#### MATERIAL FOR THE TASK ####
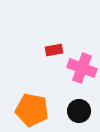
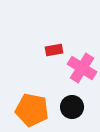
pink cross: rotated 12 degrees clockwise
black circle: moved 7 px left, 4 px up
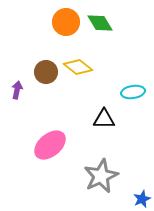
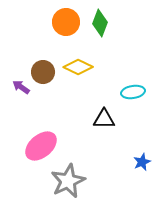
green diamond: rotated 52 degrees clockwise
yellow diamond: rotated 12 degrees counterclockwise
brown circle: moved 3 px left
purple arrow: moved 4 px right, 3 px up; rotated 66 degrees counterclockwise
pink ellipse: moved 9 px left, 1 px down
gray star: moved 33 px left, 5 px down
blue star: moved 37 px up
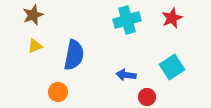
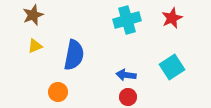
red circle: moved 19 px left
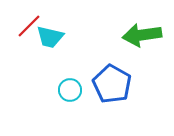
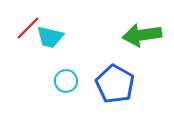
red line: moved 1 px left, 2 px down
blue pentagon: moved 3 px right
cyan circle: moved 4 px left, 9 px up
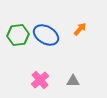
####
REQUIREMENT -> Without changing a word, transcribe all of the data and omit its images.

RESPONSE TO THE TASK ->
pink cross: rotated 12 degrees clockwise
black circle: moved 7 px left, 4 px up
green diamond: rotated 52 degrees clockwise
yellow diamond: rotated 12 degrees counterclockwise
brown circle: moved 3 px left
purple arrow: moved 4 px right, 3 px up; rotated 66 degrees counterclockwise
pink ellipse: moved 9 px left, 1 px down
gray star: moved 33 px left, 5 px down
blue star: moved 37 px up
red circle: moved 19 px left
red line: moved 1 px left, 2 px down
blue pentagon: moved 3 px right
cyan circle: moved 4 px left, 9 px up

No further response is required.